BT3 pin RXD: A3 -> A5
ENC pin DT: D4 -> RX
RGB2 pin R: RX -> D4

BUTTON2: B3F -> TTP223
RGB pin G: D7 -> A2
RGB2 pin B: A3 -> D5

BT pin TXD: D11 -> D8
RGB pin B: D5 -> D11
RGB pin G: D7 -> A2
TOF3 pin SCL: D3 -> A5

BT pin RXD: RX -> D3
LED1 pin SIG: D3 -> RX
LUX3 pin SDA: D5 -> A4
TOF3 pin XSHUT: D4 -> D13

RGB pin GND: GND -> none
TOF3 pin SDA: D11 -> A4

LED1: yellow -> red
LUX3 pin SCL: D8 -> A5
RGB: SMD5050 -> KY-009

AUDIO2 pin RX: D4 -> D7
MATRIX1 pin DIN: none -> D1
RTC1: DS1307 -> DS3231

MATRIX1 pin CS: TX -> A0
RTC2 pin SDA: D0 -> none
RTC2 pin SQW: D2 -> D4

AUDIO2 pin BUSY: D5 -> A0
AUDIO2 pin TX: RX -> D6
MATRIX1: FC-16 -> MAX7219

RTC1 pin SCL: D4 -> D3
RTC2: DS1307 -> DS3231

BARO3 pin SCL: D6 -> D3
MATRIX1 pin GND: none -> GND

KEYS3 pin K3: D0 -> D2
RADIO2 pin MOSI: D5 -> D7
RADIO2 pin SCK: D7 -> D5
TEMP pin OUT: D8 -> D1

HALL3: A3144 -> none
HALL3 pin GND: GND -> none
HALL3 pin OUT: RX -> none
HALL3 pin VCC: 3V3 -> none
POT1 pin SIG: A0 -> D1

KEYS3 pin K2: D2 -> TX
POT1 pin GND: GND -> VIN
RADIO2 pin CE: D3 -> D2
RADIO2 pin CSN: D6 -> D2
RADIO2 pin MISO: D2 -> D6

• ASSIGNMENT: Out of the listing above, reproduce exactly the lines from the one with "BT pin RXD: RX -> D3" up to and including the one with "RADIO2 pin SCK: D7 -> D5".

• ANSWER FOR THIS EXERCISE:
BT pin RXD: RX -> D3
LED1 pin SIG: D3 -> RX
LUX3 pin SDA: D5 -> A4
TOF3 pin XSHUT: D4 -> D13

RGB pin GND: GND -> none
TOF3 pin SDA: D11 -> A4

LED1: yellow -> red
LUX3 pin SCL: D8 -> A5
RGB: SMD5050 -> KY-009

AUDIO2 pin RX: D4 -> D7
MATRIX1 pin DIN: none -> D1
RTC1: DS1307 -> DS3231

MATRIX1 pin CS: TX -> A0
RTC2 pin SDA: D0 -> none
RTC2 pin SQW: D2 -> D4

AUDIO2 pin BUSY: D5 -> A0
AUDIO2 pin TX: RX -> D6
MATRIX1: FC-16 -> MAX7219

RTC1 pin SCL: D4 -> D3
RTC2: DS1307 -> DS3231

BARO3 pin SCL: D6 -> D3
MATRIX1 pin GND: none -> GND

KEYS3 pin K3: D0 -> D2
RADIO2 pin MOSI: D5 -> D7
RADIO2 pin SCK: D7 -> D5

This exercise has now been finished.